When you reproduce the entries below, keep each one exact and drop any pictures.

INFORMATION SHOWN Start Marker

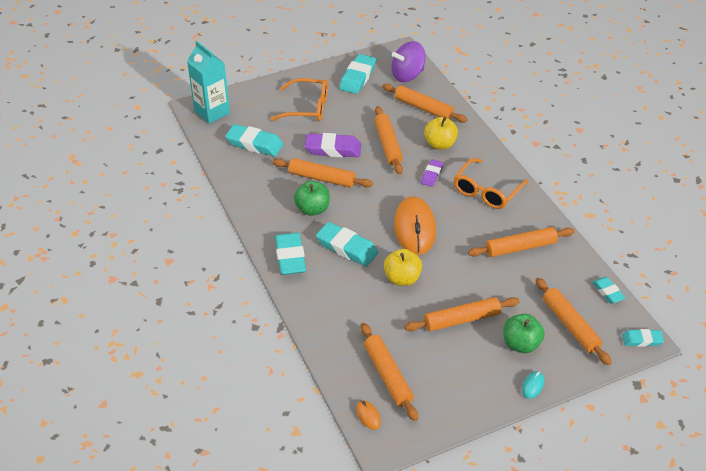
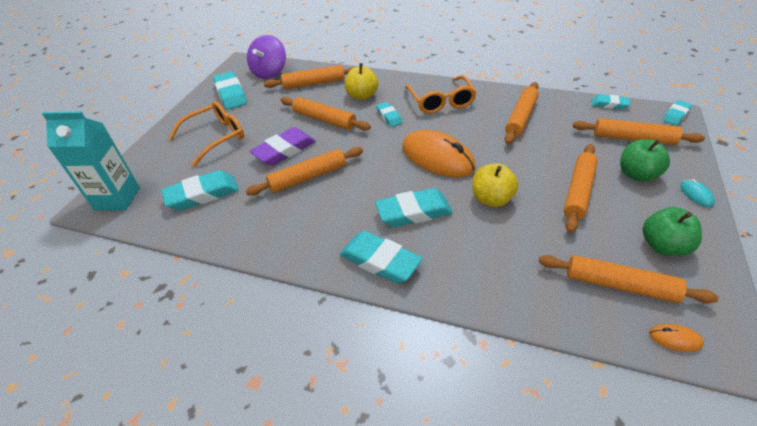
camera: 45 degrees left, 0 degrees up
(312, 209) = (337, 206): green apple -> green apple (663, 246)
(432, 175) = (389, 117): purple eraser -> turquoise eraser

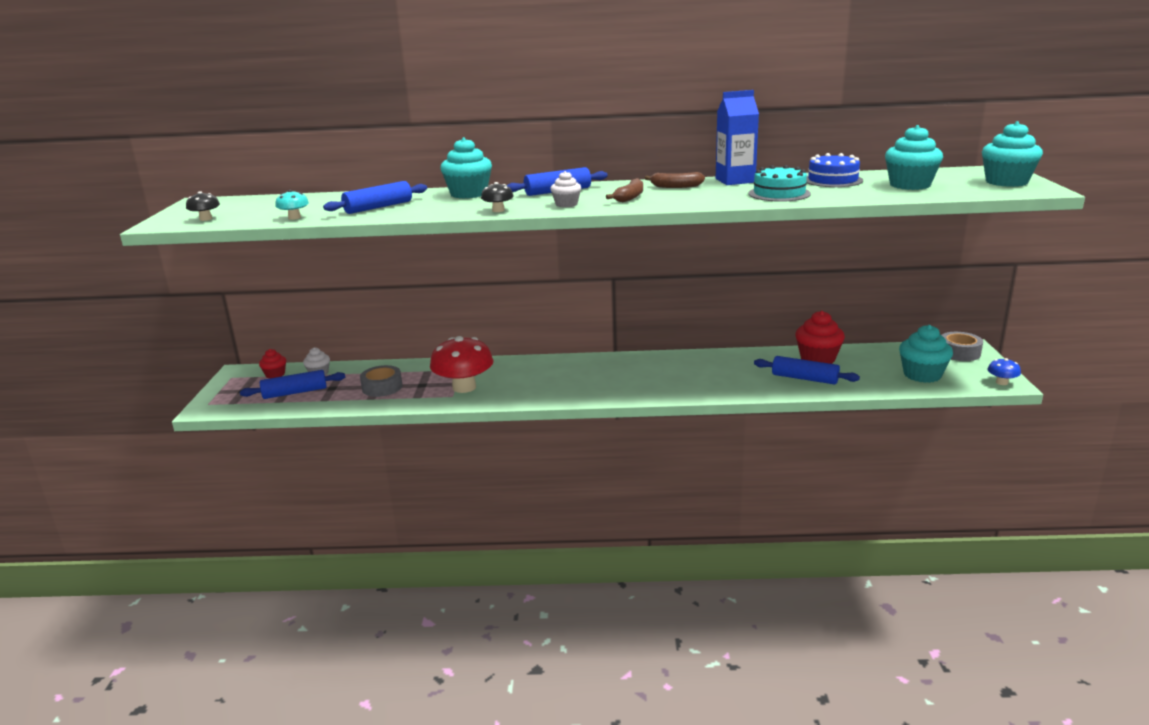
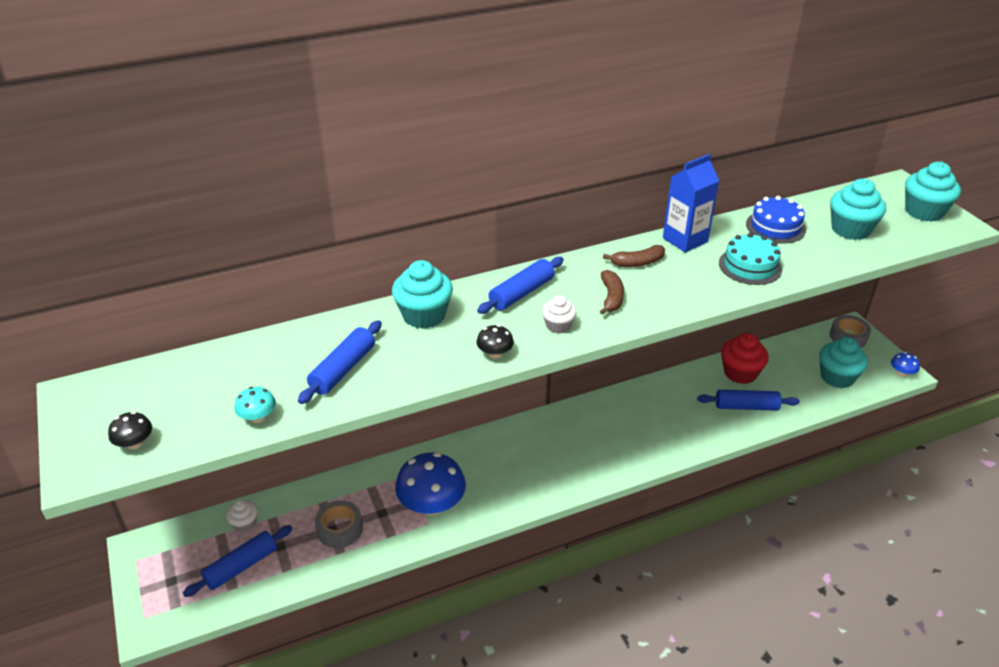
camera: 25 degrees left, 15 degrees up
(275, 374) = (191, 540): red cupcake -> none
(464, 387) = (432, 505): red mushroom -> blue mushroom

INFORMATION SHOWN End Marker

» **EXERCISE RESPONSE**:
camera: 45 degrees left, 0 degrees up
(312, 209) = (337, 206): green apple -> green apple (663, 246)
(432, 175) = (389, 117): purple eraser -> turquoise eraser

camera: 25 degrees left, 15 degrees up
(275, 374) = (191, 540): red cupcake -> none
(464, 387) = (432, 505): red mushroom -> blue mushroom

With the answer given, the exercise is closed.